--- START THE RECORDS ---
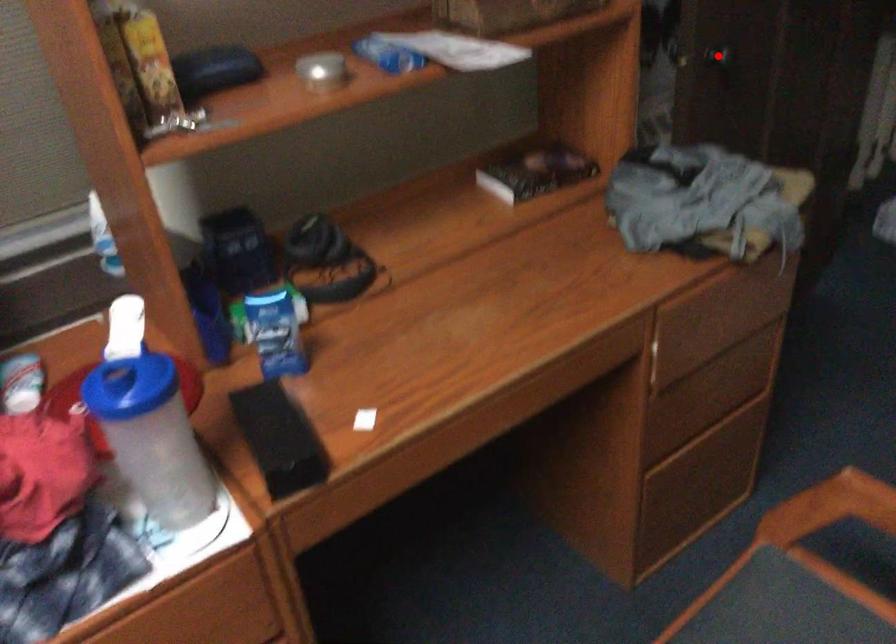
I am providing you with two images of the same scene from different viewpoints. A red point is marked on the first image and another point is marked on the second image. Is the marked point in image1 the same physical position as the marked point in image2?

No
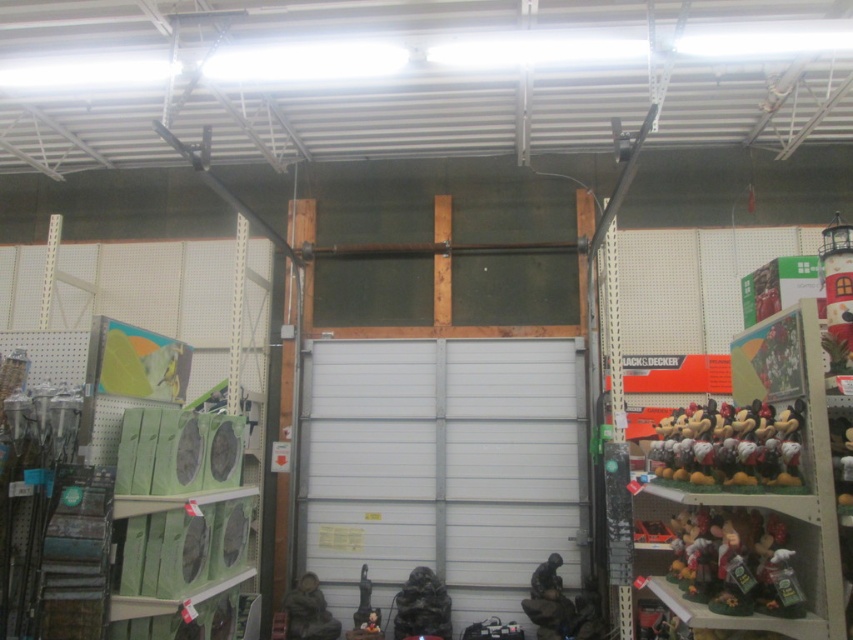
You are a customer in the store and you want to know which object is taller between the metallic figure at lower center and the metallic bronze statue at lower center. Can you tell me?

The metallic figure at lower center is taller than the metallic bronze statue at lower center according to the description.

You are standing in the hardware store and see two points marked on the wall. The first point is at coordinates point (477, 387) and the second is at point (737, 515). Which point is closer to you?

Point (477, 387) is closer to you because it is further to the viewer than point (737, 515).

You are a customer in the hardware store and need to determine which object is taller between the white matte garage door at center and the matte brown figurine at lower right. Based on their positions in the image, which one is taller?

The white matte garage door at center is taller than the matte brown figurine at lower right according to the description.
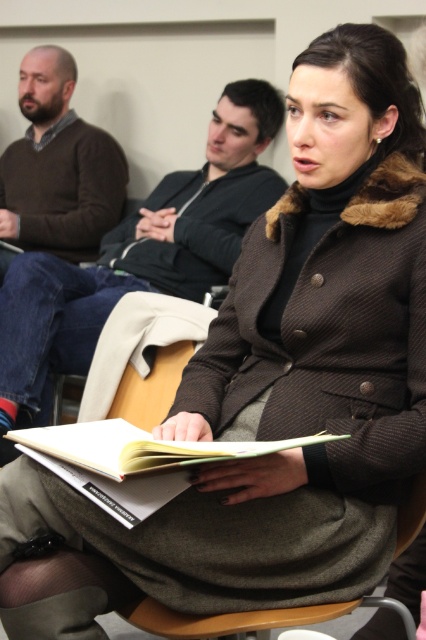
You are standing at the point with coordinates point (60, 108) and want to move to the point with coordinates point (155, 230). Is the point you want to reach located in front of or behind your current position?

The point (155, 230) is in front of point (60, 108), so the point you want to reach is located in front of your current position.

Based on the photo, please look at the coordinates point (138, 257). What object is located at this point?

The point (138, 257) corresponds to the brown sweater at center.

You are standing in the room and want to hand a document to the person wearing the brown sweater at center. Based on their position, where should you walk to find them?

The brown sweater at center is located at point 0.402 on the x axis and 0.324 on the y axis, so you should walk to that coordinate to find them.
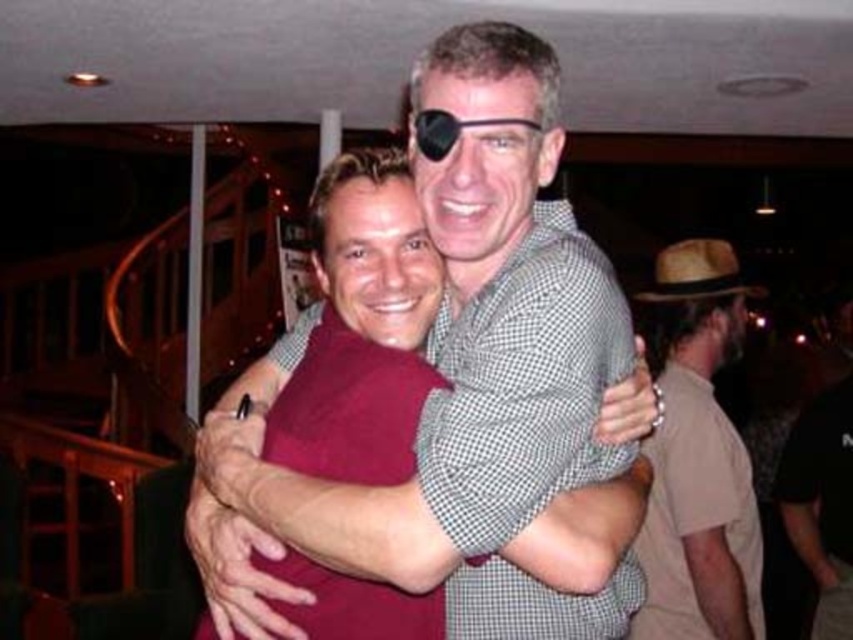
Is maroon shirt at center taller than brown straw cowboy hat at right?

Indeed, maroon shirt at center has a greater height compared to brown straw cowboy hat at right.

Is point (538, 620) less distant than point (698, 282)?

Yes, point (538, 620) is in front of point (698, 282).

This screenshot has height=640, width=853. Identify the location of maroon shirt at center. (460, 378).

Can you confirm if maroon shirt at center is smaller than brown straw hat at right?

Yes.

Locate an element on the screen. maroon shirt at center is located at coordinates (460, 378).

The image size is (853, 640). In order to click on maroon shirt at center in this screenshot , I will do `click(460, 378)`.

Does brown straw hat at right appear under brown straw cowboy hat at right?

Yes.

Is point (744, 620) positioned after point (717, 260)?

No, (744, 620) is closer to viewer.

Locate an element on the screen. The height and width of the screenshot is (640, 853). brown straw hat at right is located at coordinates [x=698, y=458].

Identify the location of brown straw hat at right. (698, 458).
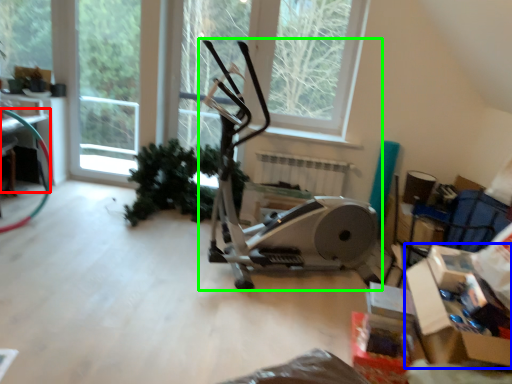
Question: Based on their relative distances, which object is nearer to table (highlighted by a red box)? Choose from cardboard box (highlighted by a blue box) and stationary bicycle (highlighted by a green box).

Choices:
 (A) cardboard box
 (B) stationary bicycle

Answer: (B)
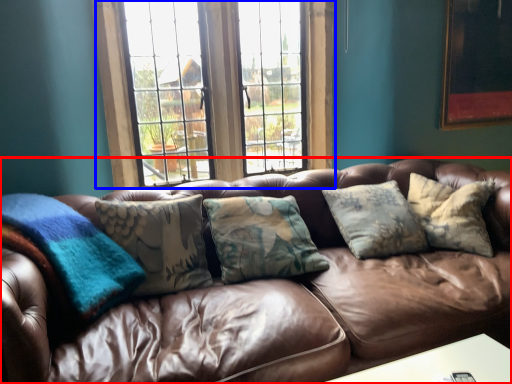
Question: Which object is closer to the camera taking this photo, studio couch (highlighted by a red box) or window (highlighted by a blue box)?

Choices:
 (A) studio couch
 (B) window

Answer: (A)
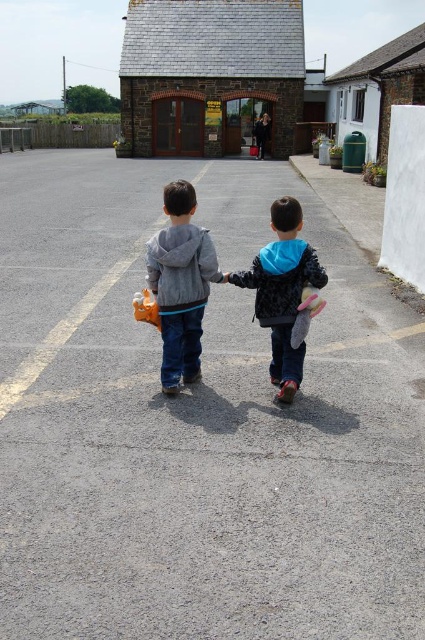
Is point (172, 321) more distant than point (277, 355)?

No.

In order to click on gray fleece hoodie at center in this screenshot , I will do `click(181, 284)`.

Which of these two, gray fleece hoodie at center or orange rubber duck at center, stands taller?

gray fleece hoodie at center is taller.

Does gray fleece hoodie at center have a greater width compared to orange rubber duck at center?

Correct, the width of gray fleece hoodie at center exceeds that of orange rubber duck at center.

Locate an element on the screen. This screenshot has height=640, width=425. gray fleece hoodie at center is located at coordinates (181, 284).

Locate an element on the screen. gray fleece hoodie at center is located at coordinates (181, 284).

From the picture: Is gray fleece hoodie at center to the left of pink fabric toy at center from the viewer's perspective?

Correct, you'll find gray fleece hoodie at center to the left of pink fabric toy at center.

Does gray fleece hoodie at center have a lesser height compared to pink fabric toy at center?

No.

Between point (195, 332) and point (308, 321), which one is positioned behind?

The point (195, 332) is more distant.

What are the coordinates of `gray fleece hoodie at center` in the screenshot? It's located at (181, 284).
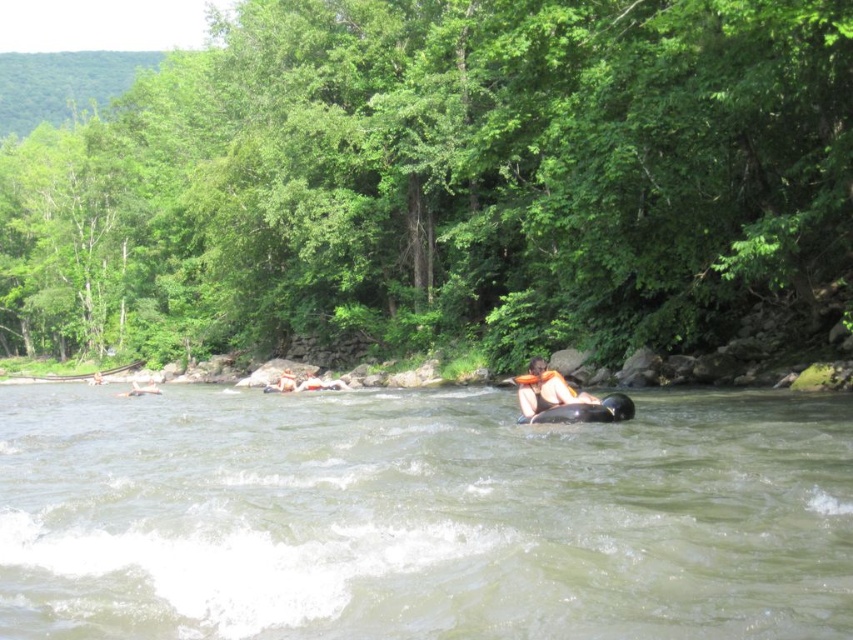
You are a photographer positioned at the riverbank aiming to capture both points in a single shot. Which point, point (270, 540) or point (537, 378), will appear larger in your photo?

Point (270, 540) will appear larger in the photo because it is closer to the viewer than point (537, 378).

You are a safety inspector assessing the scene. The safety guidelines require that any life jacket must be within 5 feet of the person it is intended for. Given the distance between the rubber black tube at center and the orange fabric life jacket at center, does this setup comply with the safety guidelines?

The rubber black tube at center and orange fabric life jacket at center are 6.99 feet apart, which exceeds the 5 feet requirement. Therefore, this setup does not comply with the safety guidelines.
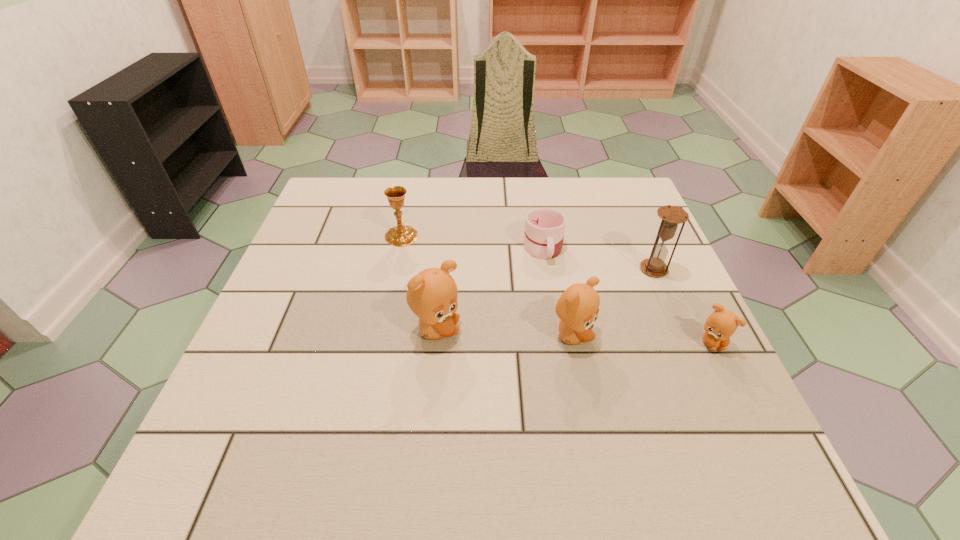
Considering the uniform spacing of teddy bears, where should an additional teddy bear be positioned on the left? Please locate a free spot. Please provide its 2D coordinates. Your answer should be formatted as a tuple, i.e. [(x, y)], where the tuple contains the x and y coordinates of a point satisfying the conditions above.

[(303, 324)]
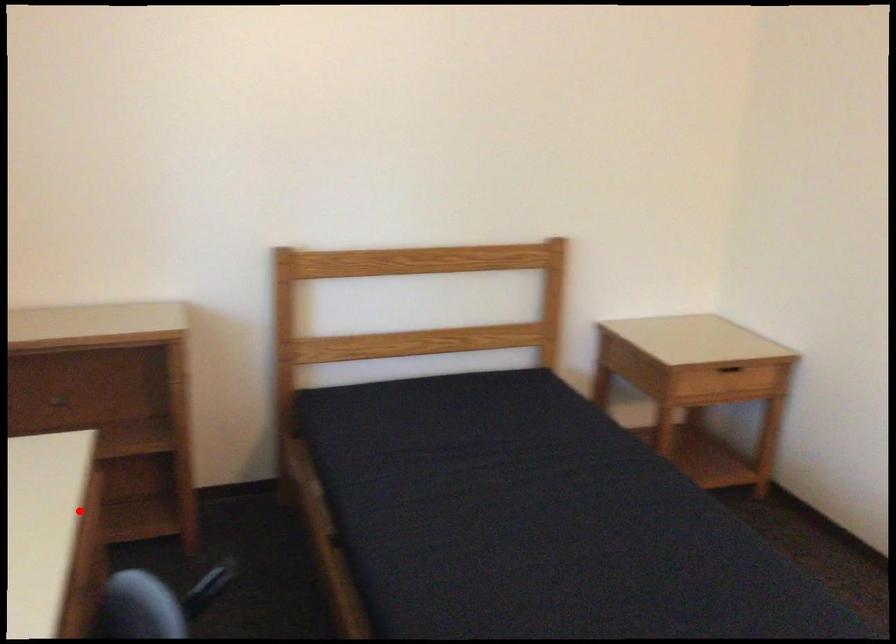
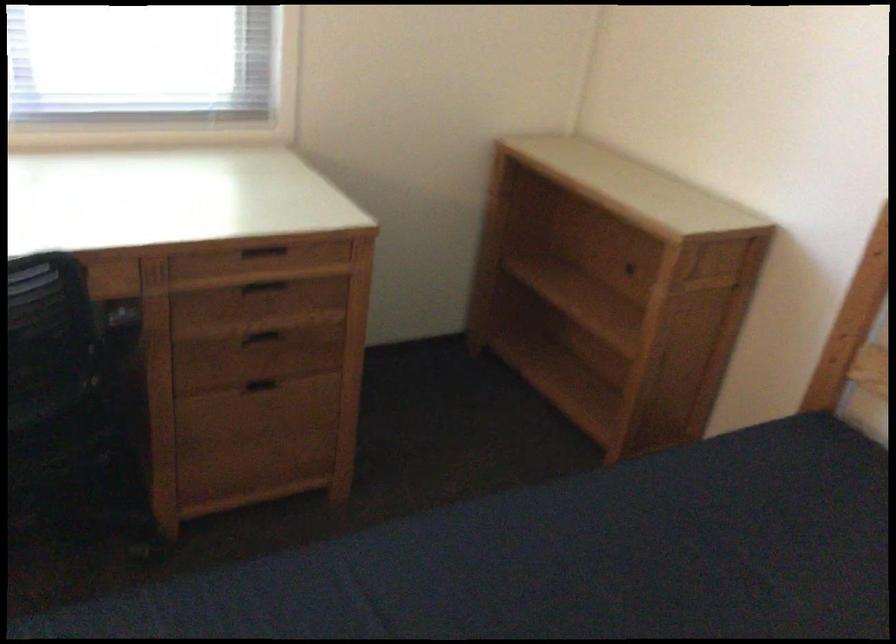
Question: A red point is marked in image1. In image2, is the corresponding 3D point closer to the camera or farther? Reply with the corresponding letter.

Choices:
 (A) The corresponding 3D point is closer.
 (B) The corresponding 3D point is farther.

Answer: (B)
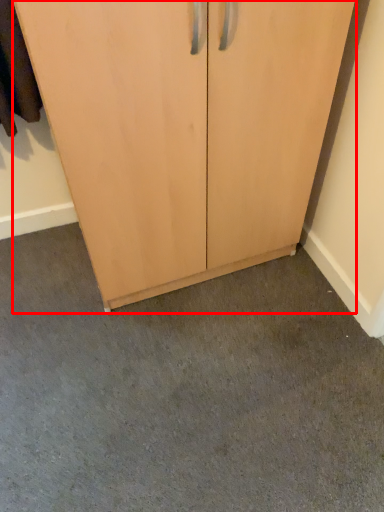
Question: From the image's perspective, what is the correct spatial positioning of cupboard (annotated by the red box) in reference to concrete?

Choices:
 (A) below
 (B) above

Answer: (B)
--- END THE RECORDS ---
= EXERCISE PROMPT =
Please rewrite the rows above as a Markdown table with two columns, No. and Text, giving each line its own numbered table row. Skip the blank lines and leave the pictures out.

= ANSWER =
| No. | Text |
|---|---|
| 1 | I am providing you with two images of the same scene from different viewpoints. A red point is marked on the first image and another point is marked on the second image. Is the marked point in image1 the same physical position as the marked point in image2? |
| 2 | No |
| 3 | You are a customer in the store and you want to know which object is taller between the metallic figure at lower center and the metallic bronze statue at lower center. Can you tell me? |
| 4 | The metallic figure at lower center is taller than the metallic bronze statue at lower center according to the description. |
| 5 | You are standing in the hardware store and see two points marked on the wall. The first point is at coordinates point (477, 387) and the second is at point (737, 515). Which point is closer to you? |
| 6 | Point (477, 387) is closer to you because it is further to the viewer than point (737, 515). |
| 7 | You are a customer in the hardware store and need to determine which object is taller between the white matte garage door at center and the matte brown figurine at lower right. Based on their positions in the image, which one is taller? |
| 8 | The white matte garage door at center is taller than the matte brown figurine at lower right according to the description. |
| 9 | You are standing at the point with coordinates point (60, 108) and want to move to the point with coordinates point (155, 230). Is the point you want to reach located in front of or behind your current position? |
| 10 | The point (155, 230) is in front of point (60, 108), so the point you want to reach is located in front of your current position. |
| 11 | Based on the photo, please look at the coordinates point (138, 257). What object is located at this point? |
| 12 | The point (138, 257) corresponds to the brown sweater at center. |
| 13 | You are standing in the room and want to hand a document to the person wearing the brown sweater at center. Based on their position, where should you walk to find them? |
| 14 | The brown sweater at center is located at point 0.402 on the x axis and 0.324 on the y axis, so you should walk to that coordinate to find them. |
| 15 | Is maroon shirt at center taller than brown straw cowboy hat at right? |
| 16 | Indeed, maroon shirt at center has a greater height compared to brown straw cowboy hat at right. |
| 17 | Is point (538, 620) less distant than point (698, 282)? |
| 18 | Yes, point (538, 620) is in front of point (698, 282). |
| 19 | This screenshot has height=640, width=853. Identify the location of maroon shirt at center. (460, 378). |
| 20 | Can you confirm if maroon shirt at center is smaller than brown straw hat at right? |
| 21 | Yes. |
| 22 | Locate an element on the screen. maroon shirt at center is located at coordinates (460, 378). |
| 23 | The image size is (853, 640). In order to click on maroon shirt at center in this screenshot , I will do `click(460, 378)`. |
| 24 | Does brown straw hat at right appear under brown straw cowboy hat at right? |
| 25 | Yes. |
| 26 | Is point (744, 620) positioned after point (717, 260)? |
| 27 | No, (744, 620) is closer to viewer. |
| 28 | Locate an element on the screen. The height and width of the screenshot is (640, 853). brown straw hat at right is located at coordinates [x=698, y=458]. |
| 29 | Identify the location of brown straw hat at right. (698, 458). |
| 30 | Question: Based on their relative distances, which object is nearer to table (highlighted by a red box)? Choose from cardboard box (highlighted by a blue box) and stationary bicycle (highlighted by a green box). |
| 31 | Choices: |
| 32 |  (A) cardboard box |
| 33 |  (B) stationary bicycle |
| 34 | Answer: (B) |
| 35 | Question: Which object is closer to the camera taking this photo, studio couch (highlighted by a red box) or window (highlighted by a blue box)? |
| 36 | Choices: |
| 37 |  (A) studio couch |
| 38 |  (B) window |
| 39 | Answer: (A) |
| 40 | Is point (172, 321) more distant than point (277, 355)? |
| 41 | No. |
| 42 | In order to click on gray fleece hoodie at center in this screenshot , I will do `click(181, 284)`. |
| 43 | Which of these two, gray fleece hoodie at center or orange rubber duck at center, stands taller? |
| 44 | gray fleece hoodie at center is taller. |
| 45 | Does gray fleece hoodie at center have a greater width compared to orange rubber duck at center? |
| 46 | Correct, the width of gray fleece hoodie at center exceeds that of orange rubber duck at center. |
| 47 | Locate an element on the screen. This screenshot has height=640, width=425. gray fleece hoodie at center is located at coordinates (181, 284). |
| 48 | Locate an element on the screen. gray fleece hoodie at center is located at coordinates (181, 284). |
| 49 | From the picture: Is gray fleece hoodie at center to the left of pink fabric toy at center from the viewer's perspective? |
| 50 | Correct, you'll find gray fleece hoodie at center to the left of pink fabric toy at center. |
| 51 | Does gray fleece hoodie at center have a lesser height compared to pink fabric toy at center? |
| 52 | No. |
| 53 | Between point (195, 332) and point (308, 321), which one is positioned behind? |
| 54 | The point (195, 332) is more distant. |
| 55 | What are the coordinates of `gray fleece hoodie at center` in the screenshot? It's located at (181, 284). |
| 56 | You are a photographer positioned at the riverbank aiming to capture both points in a single shot. Which point, point (270, 540) or point (537, 378), will appear larger in your photo? |
| 57 | Point (270, 540) will appear larger in the photo because it is closer to the viewer than point (537, 378). |
| 58 | You are a safety inspector assessing the scene. The safety guidelines require that any life jacket must be within 5 feet of the person it is intended for. Given the distance between the rubber black tube at center and the orange fabric life jacket at center, does this setup comply with the safety guidelines? |
| 59 | The rubber black tube at center and orange fabric life jacket at center are 6.99 feet apart, which exceeds the 5 feet requirement. Therefore, this setup does not comply with the safety guidelines. |
| 60 | Considering the uniform spacing of teddy bears, where should an additional teddy bear be positioned on the left? Please locate a free spot. Please provide its 2D coordinates. Your answer should be formatted as a tuple, i.e. [(x, y)], where the tuple contains the x and y coordinates of a point satisfying the conditions above. |
| 61 | [(303, 324)] |
| 62 | Question: A red point is marked in image1. In image2, is the corresponding 3D point closer to the camera or farther? Reply with the corresponding letter. |
| 63 | Choices: |
| 64 |  (A) The corresponding 3D point is closer. |
| 65 |  (B) The corresponding 3D point is farther. |
| 66 | Answer: (B) |
| 67 | Question: From the image's perspective, what is the correct spatial positioning of cupboard (annotated by the red box) in reference to concrete? |
| 68 | Choices: |
| 69 |  (A) below |
| 70 |  (B) above |
| 71 | Answer: (B) |